Listed records —
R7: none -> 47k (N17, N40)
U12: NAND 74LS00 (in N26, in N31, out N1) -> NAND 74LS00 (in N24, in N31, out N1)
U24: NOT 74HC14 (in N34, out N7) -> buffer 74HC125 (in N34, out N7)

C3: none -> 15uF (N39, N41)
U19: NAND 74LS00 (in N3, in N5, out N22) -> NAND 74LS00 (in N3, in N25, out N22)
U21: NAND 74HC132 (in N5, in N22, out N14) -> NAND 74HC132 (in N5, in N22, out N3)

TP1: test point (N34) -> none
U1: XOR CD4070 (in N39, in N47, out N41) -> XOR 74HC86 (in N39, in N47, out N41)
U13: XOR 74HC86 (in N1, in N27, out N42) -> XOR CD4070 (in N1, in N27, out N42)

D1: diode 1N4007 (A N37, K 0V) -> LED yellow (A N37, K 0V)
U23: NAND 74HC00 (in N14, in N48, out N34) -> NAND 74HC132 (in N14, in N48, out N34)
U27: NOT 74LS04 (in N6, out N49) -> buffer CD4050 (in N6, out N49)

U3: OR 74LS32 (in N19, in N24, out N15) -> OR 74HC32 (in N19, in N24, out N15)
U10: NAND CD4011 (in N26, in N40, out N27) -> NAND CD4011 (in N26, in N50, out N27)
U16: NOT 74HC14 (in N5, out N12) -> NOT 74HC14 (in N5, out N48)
...
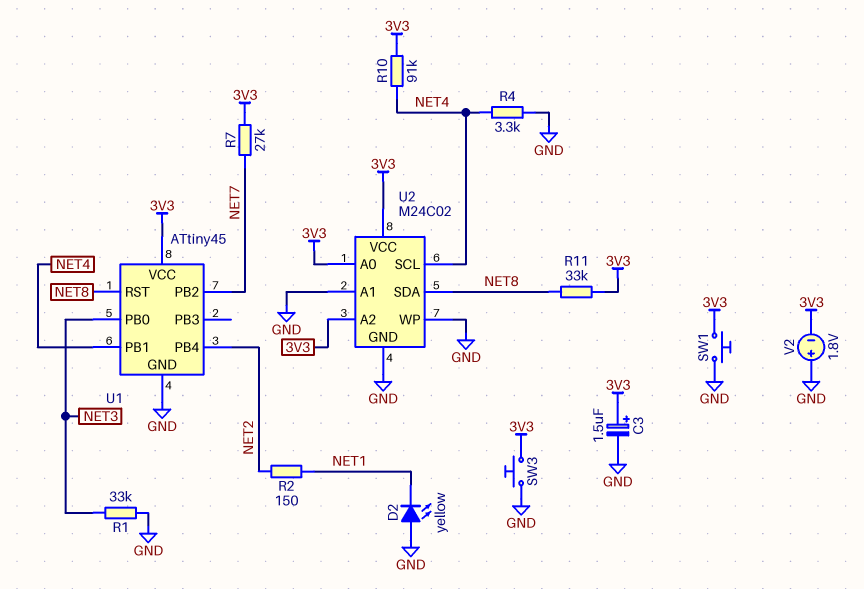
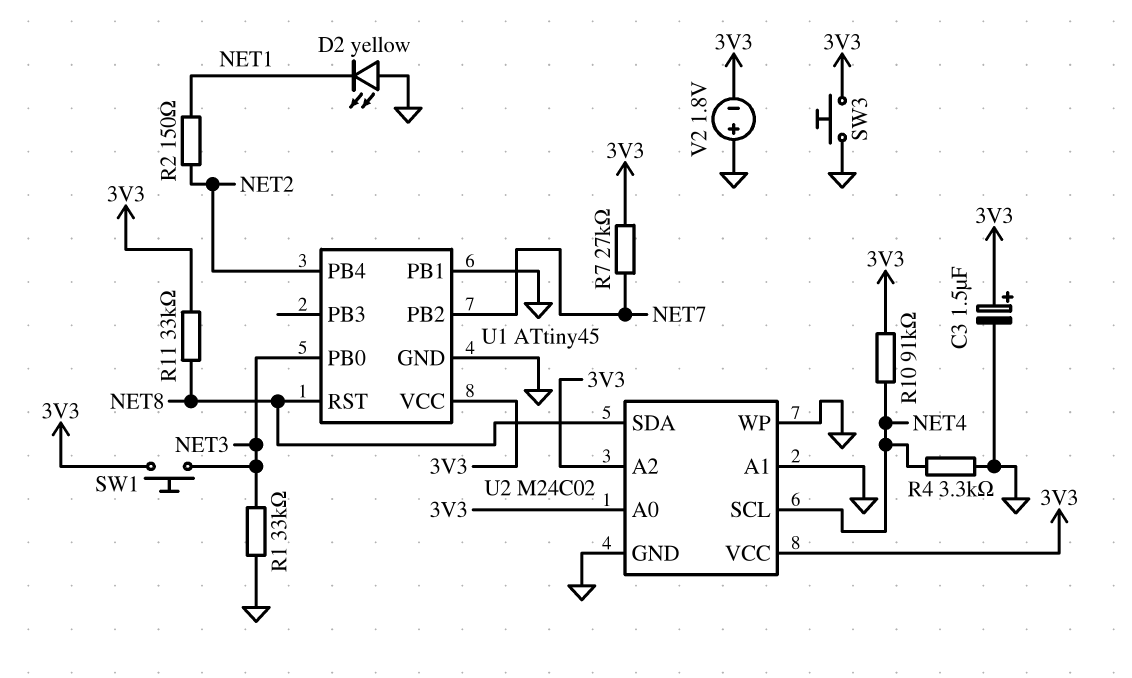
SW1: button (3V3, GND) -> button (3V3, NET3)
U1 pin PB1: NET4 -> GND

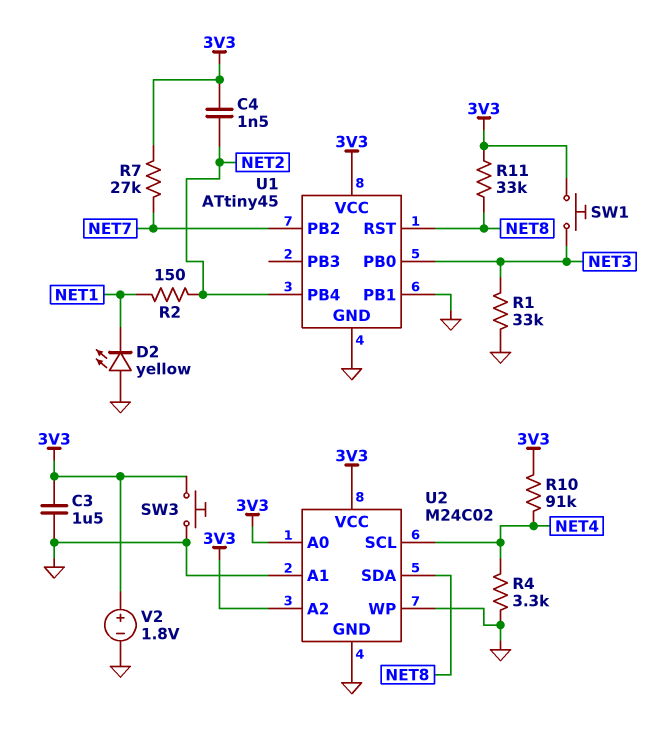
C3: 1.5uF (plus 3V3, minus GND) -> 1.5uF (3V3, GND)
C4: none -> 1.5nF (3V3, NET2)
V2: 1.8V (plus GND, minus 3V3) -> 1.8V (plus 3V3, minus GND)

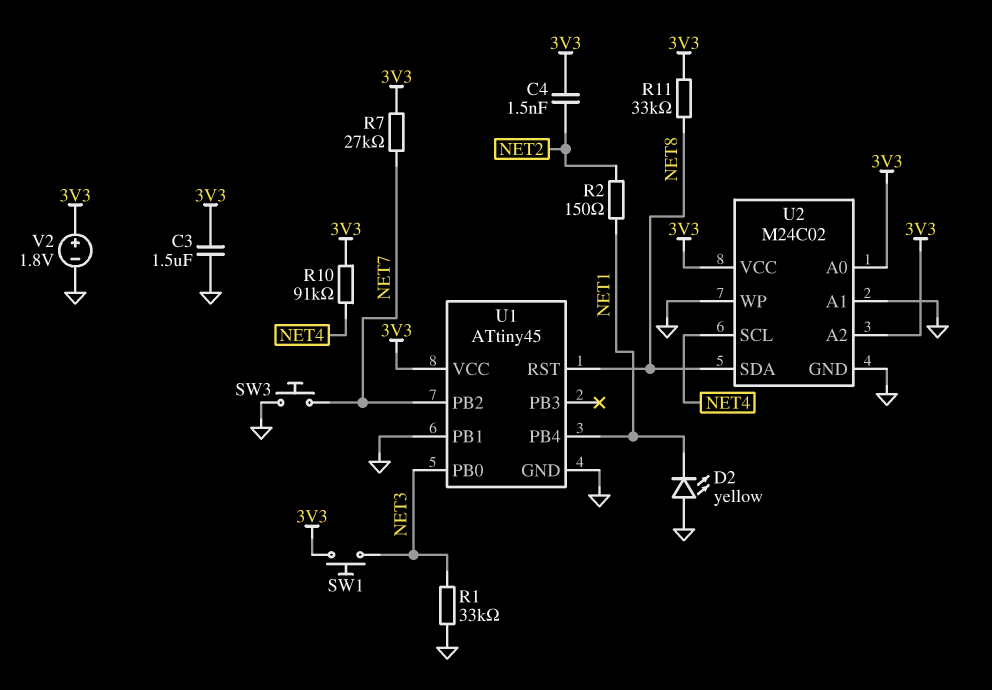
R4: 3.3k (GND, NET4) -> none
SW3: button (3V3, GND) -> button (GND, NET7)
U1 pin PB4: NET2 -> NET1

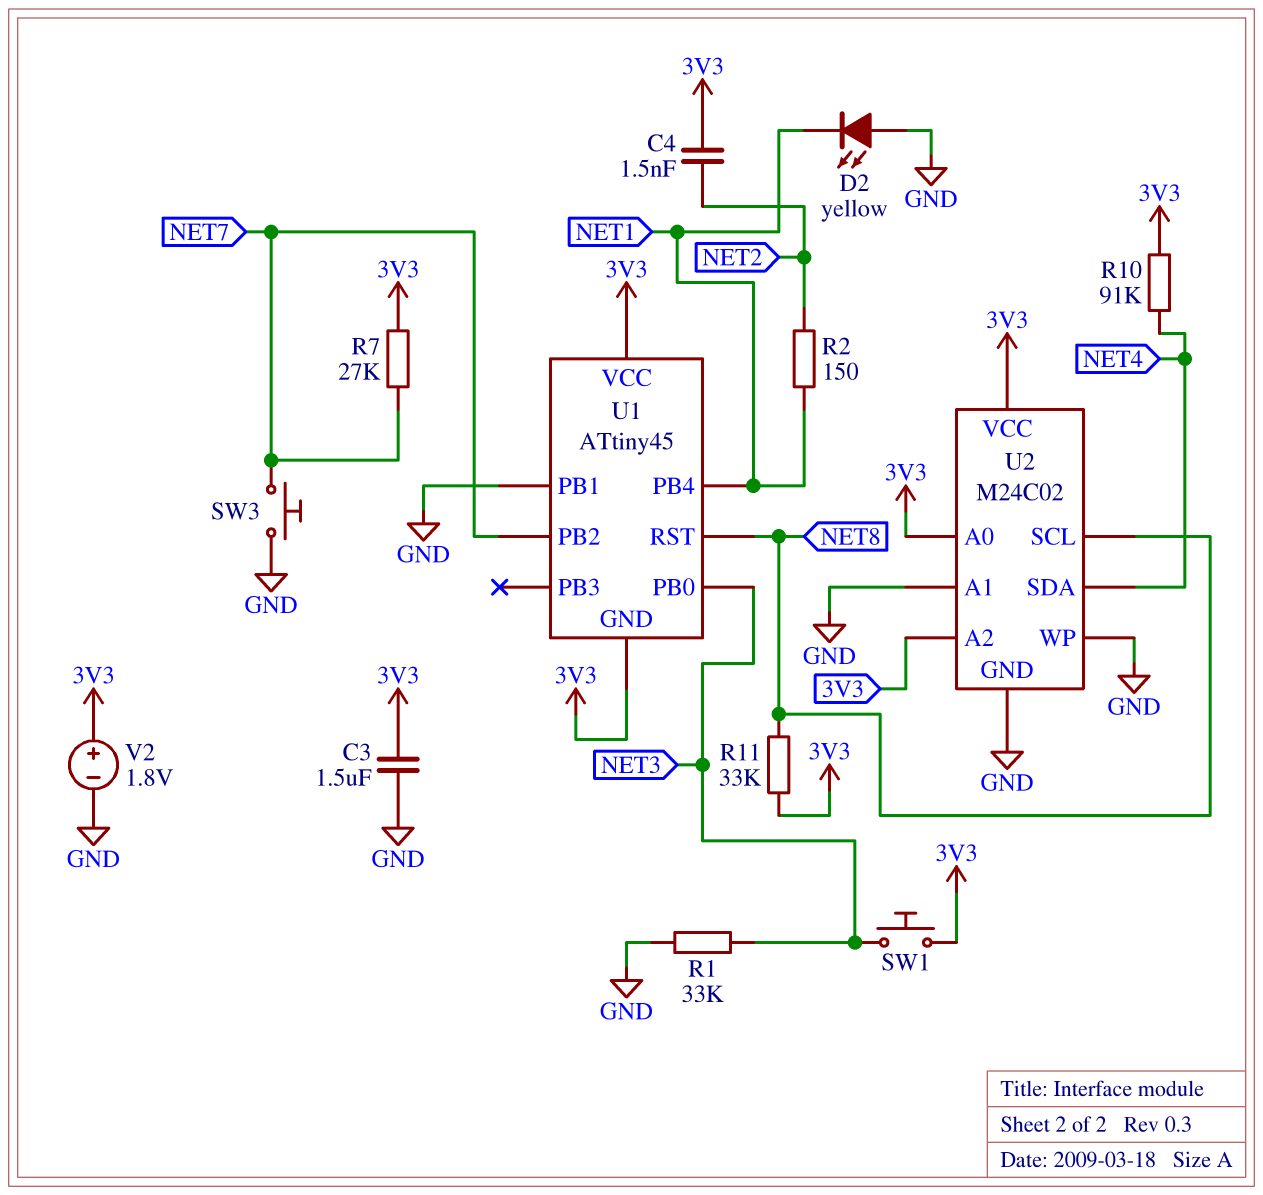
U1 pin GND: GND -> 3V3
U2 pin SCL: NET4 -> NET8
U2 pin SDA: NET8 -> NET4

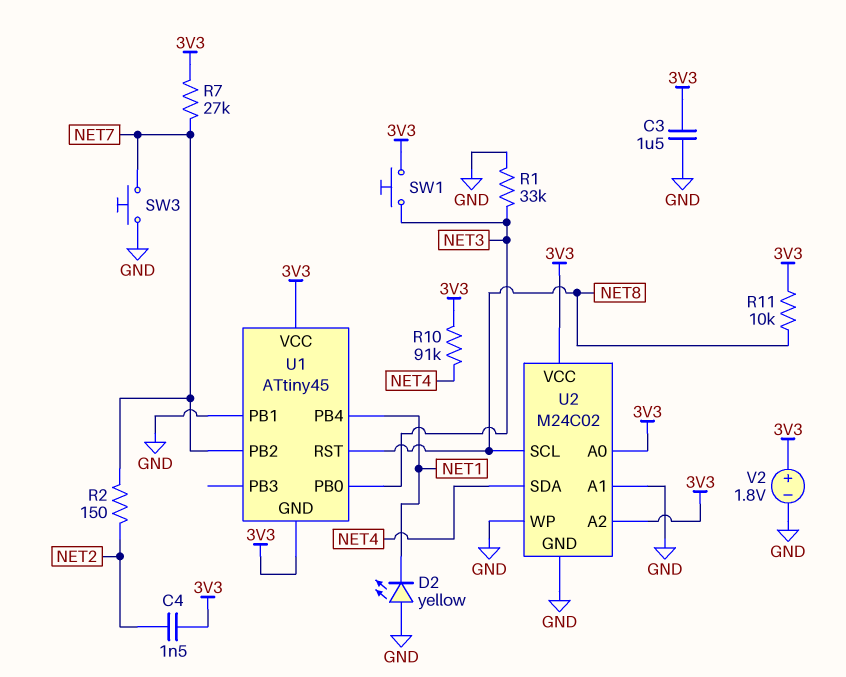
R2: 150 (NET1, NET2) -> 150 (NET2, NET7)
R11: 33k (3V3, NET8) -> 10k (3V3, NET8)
--
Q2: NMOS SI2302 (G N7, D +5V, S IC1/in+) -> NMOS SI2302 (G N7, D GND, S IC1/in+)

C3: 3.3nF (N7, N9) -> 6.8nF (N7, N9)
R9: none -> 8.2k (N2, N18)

Your assignment —
In the listing above, find the line containing "U1 pin PB1: NET4 -> GND" and the line containing "R11: 33k (3V3, NET8) -> 10k (3V3, NET8)". Reproduce those lines and all between them exactly, with no pictures and nothing more.

The completed task —
U1 pin PB1: NET4 -> GND

C3: 1.5uF (plus 3V3, minus GND) -> 1.5uF (3V3, GND)
C4: none -> 1.5nF (3V3, NET2)
V2: 1.8V (plus GND, minus 3V3) -> 1.8V (plus 3V3, minus GND)

R4: 3.3k (GND, NET4) -> none
SW3: button (3V3, GND) -> button (GND, NET7)
U1 pin PB4: NET2 -> NET1

U1 pin GND: GND -> 3V3
U2 pin SCL: NET4 -> NET8
U2 pin SDA: NET8 -> NET4

R2: 150 (NET1, NET2) -> 150 (NET2, NET7)
R11: 33k (3V3, NET8) -> 10k (3V3, NET8)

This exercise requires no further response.